# [AIM OF THE EXERCISE]
Set down the final stretch of the data, from the line that holds "cyan pentagon: (404, 161)" through the last line, both included, with pictures left out.

# [DATA FOR THIS TASK]
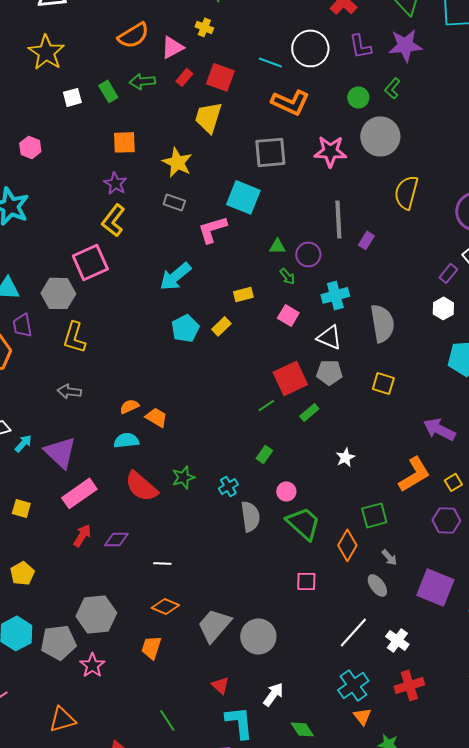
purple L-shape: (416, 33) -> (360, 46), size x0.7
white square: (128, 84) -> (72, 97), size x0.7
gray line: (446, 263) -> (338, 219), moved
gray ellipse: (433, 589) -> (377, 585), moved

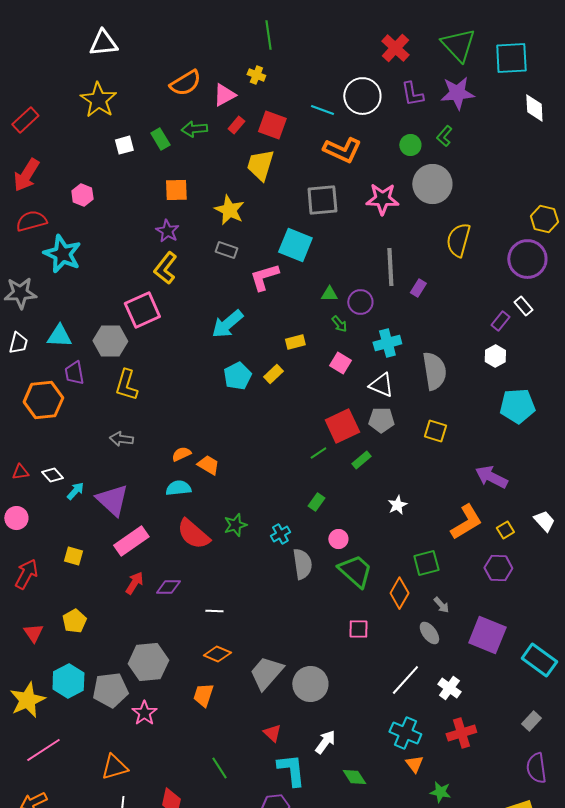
cyan cross: (353, 685) -> (405, 733), turned -32

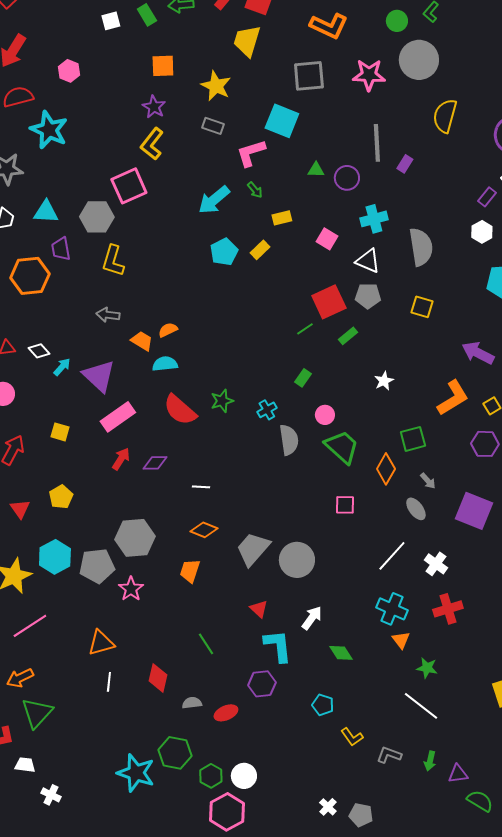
green arrow: (339, 324) -> (255, 190), moved
orange trapezoid: (208, 465) -> (142, 341), moved

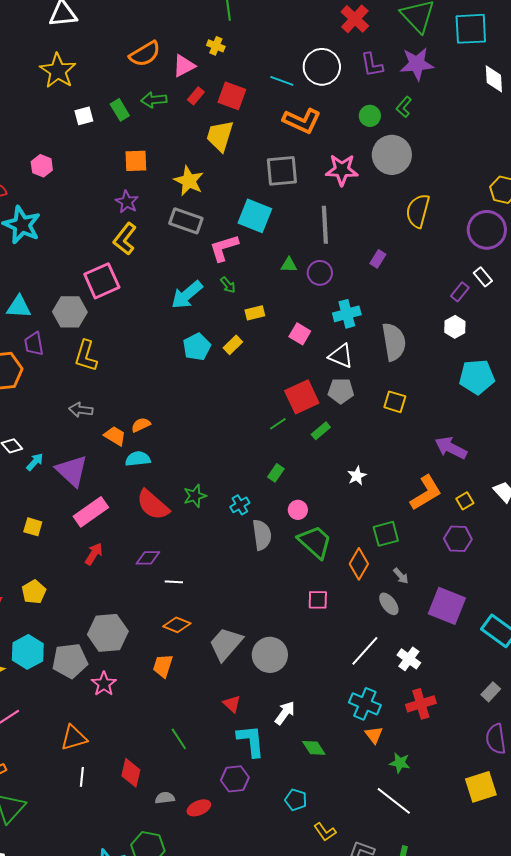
gray rectangle: (213, 126) -> (186, 221), size x1.5
gray line: (377, 143) -> (325, 225), moved
purple diamond: (155, 463) -> (148, 558), moved

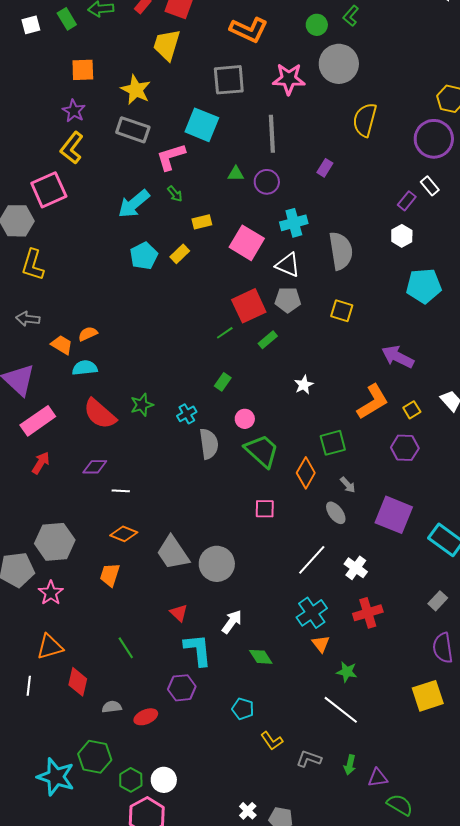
pink square: (300, 334) -> (247, 243), size x1.6
gray trapezoid: (226, 644) -> (173, 553), turned -75
cyan cross: (365, 704) -> (312, 613), turned 32
orange triangle: (74, 738) -> (50, 647), moved

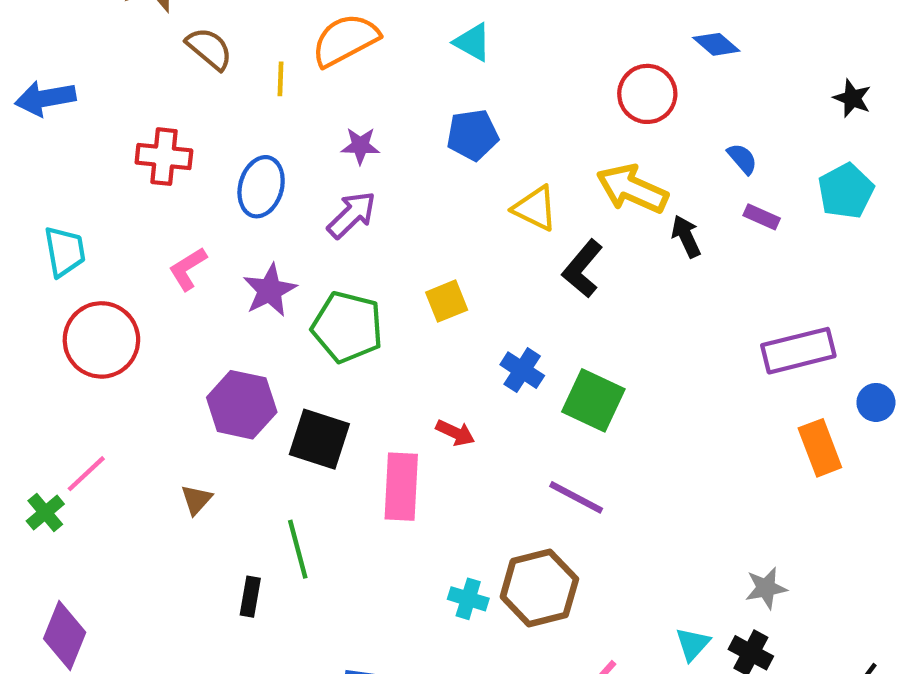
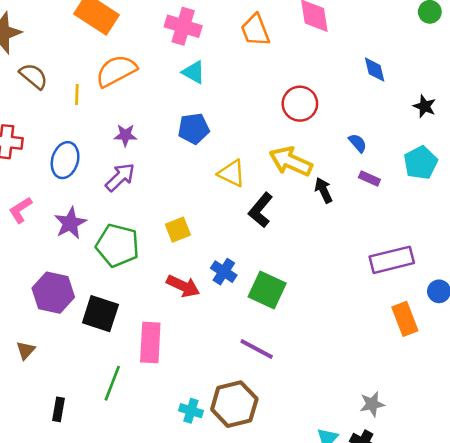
blue diamond: (716, 44) -> (375, 70), moved, turned 36
red arrow: (455, 433) -> (183, 286), moved, size x1.4
green line: (298, 549) -> (112, 383), moved, turned 36

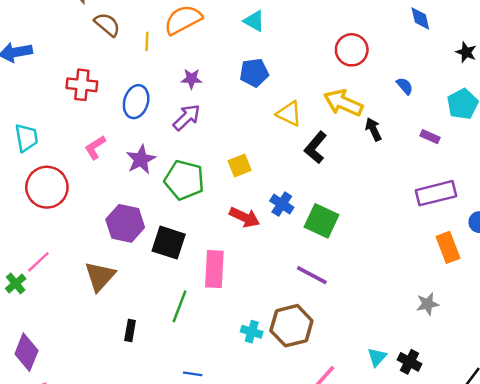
purple rectangle: (369, 178) -> (430, 137), moved
brown triangle: (26, 350) -> (100, 276), size x1.8
gray star: (372, 404) -> (428, 304), moved

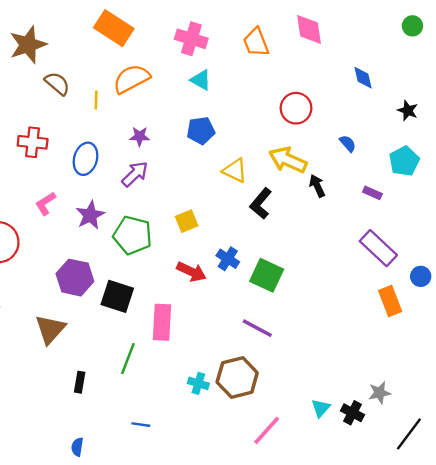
purple rectangle: (436, 193) -> (378, 248), turned 57
gray star: (428, 304) -> (380, 393), moved

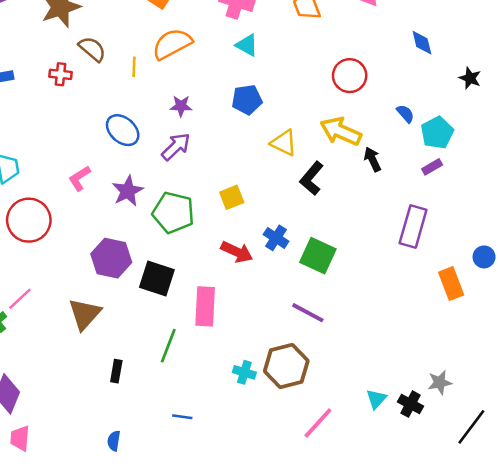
red cross: (33, 142) -> (60, 74), moved, size x0.7
blue ellipse: (86, 159) -> (123, 130), turned -64
cyan pentagon: (404, 161) -> (437, 133), moved
purple rectangle: (372, 193) -> (432, 167), turned -54
purple rectangle: (378, 248) -> (413, 226), moved, turned 63

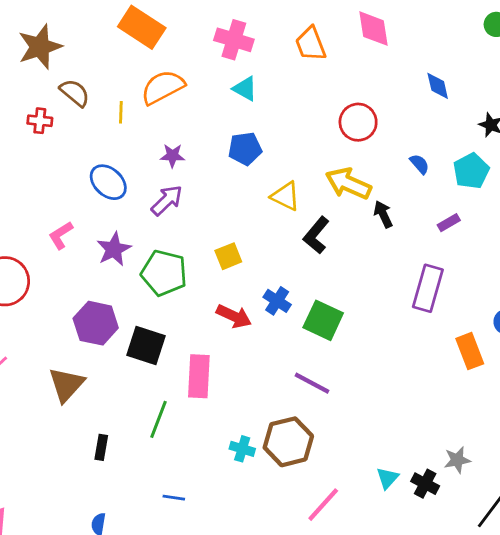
cyan pentagon: (437, 133) -> (471, 171), moved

# [ANSWER SPACE]
cyan pentagon: (404, 161) -> (437, 133), moved
purple rectangle: (372, 193) -> (432, 167), turned -54
purple rectangle: (378, 248) -> (413, 226), moved, turned 63

cyan pentagon: (437, 133) -> (471, 171), moved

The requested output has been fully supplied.